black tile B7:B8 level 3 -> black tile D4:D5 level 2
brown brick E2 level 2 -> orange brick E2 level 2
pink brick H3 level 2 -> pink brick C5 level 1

===============

■ **Your goal**: Each line of the data that has the string "brick" should be returned.

■ **Output for this task**:
brown brick E2 level 2 -> orange brick E2 level 2
pink brick H3 level 2 -> pink brick C5 level 1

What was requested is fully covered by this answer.